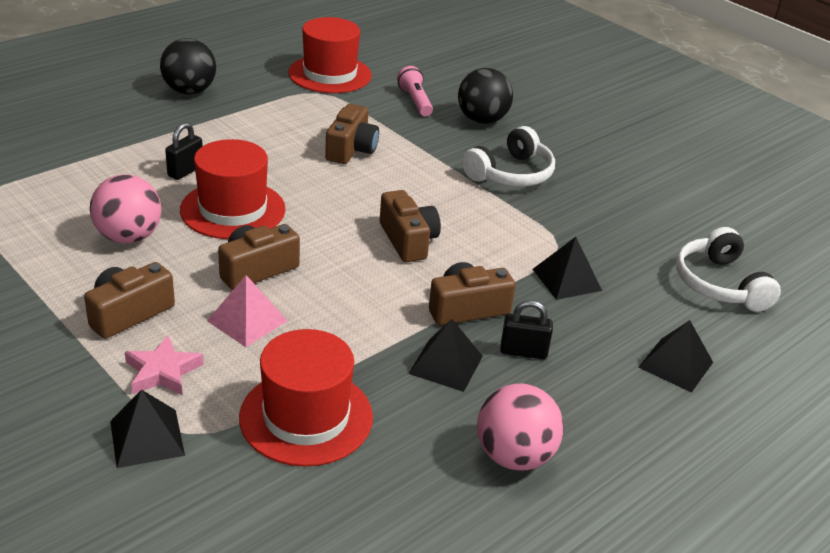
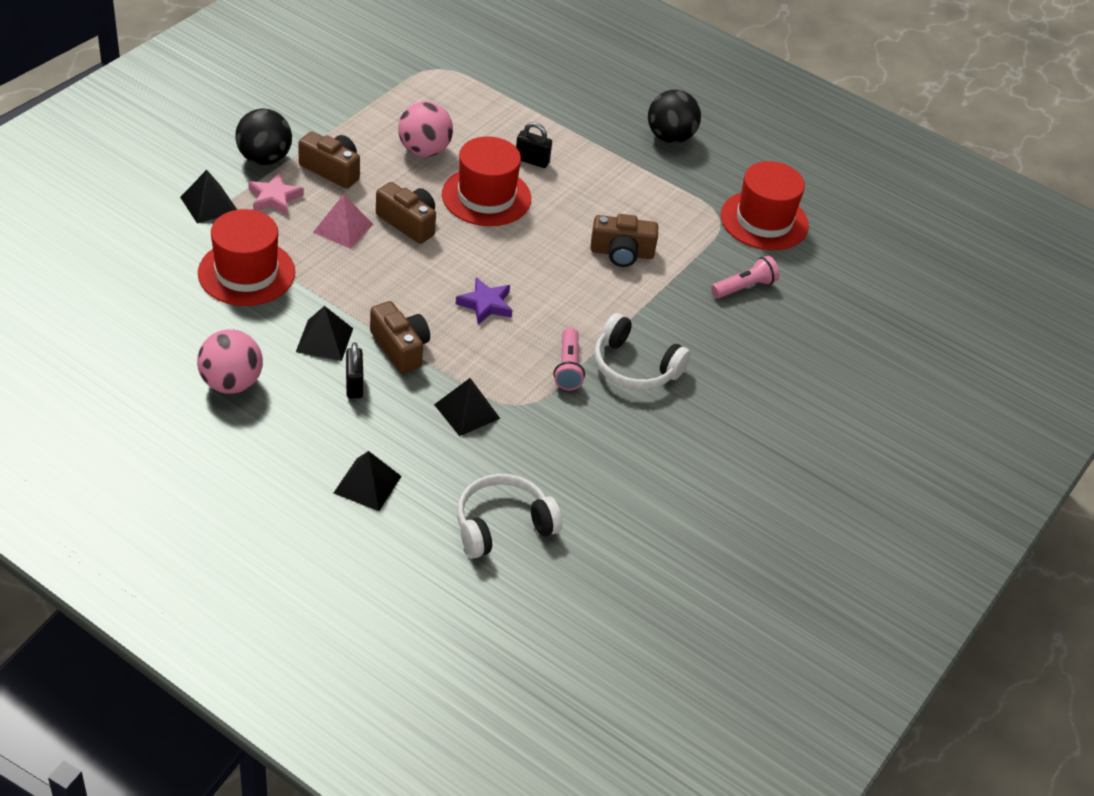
camera: 75 degrees right, 10 degrees up
(408, 240) = (485, 304): brown camera -> purple star
(482, 120) = (734, 340): black ball -> black ball (264, 158)
(508, 209) = (568, 367): none -> pink flashlight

> **Your instructions**
Looking at the listing above, which lines hold "camera"? Copy every such line.

> **Solution to this problem**
camera: 75 degrees right, 10 degrees up
(408, 240) = (485, 304): brown camera -> purple star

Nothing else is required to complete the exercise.